**TASK DESCRIPTION**: State how many lines in this listing include the word "spinning", and nothing else.

**PROVIDED MATERIAL**:
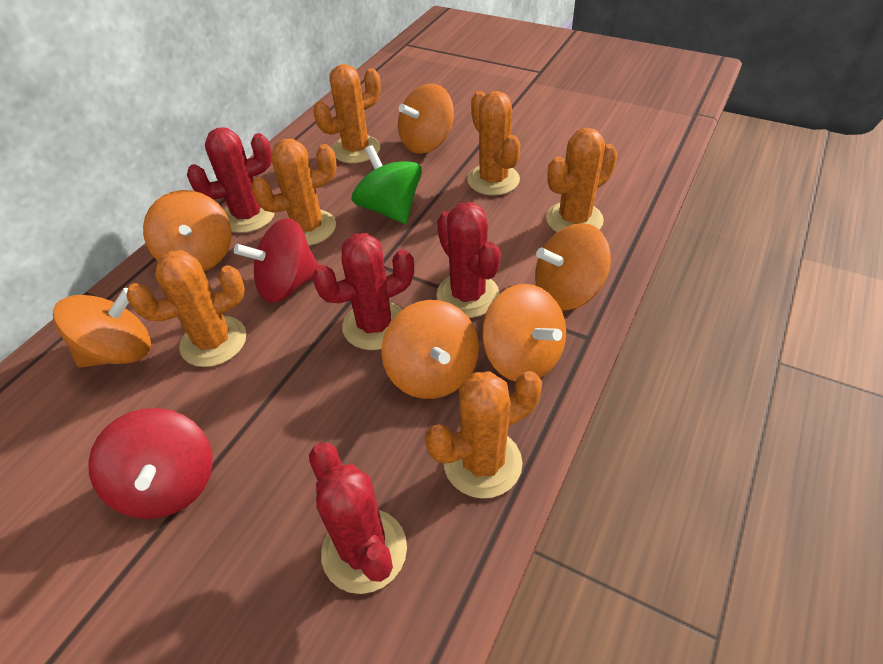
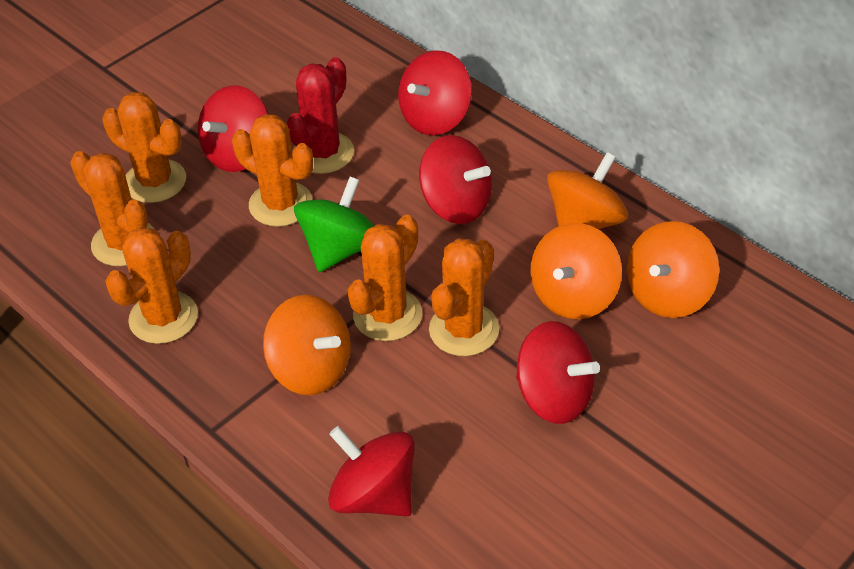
orange spinning top: 6 -> 4
red cactus: 4 -> 1
red spinning top: 2 -> 5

**PROBLEM SOLUTION**: 2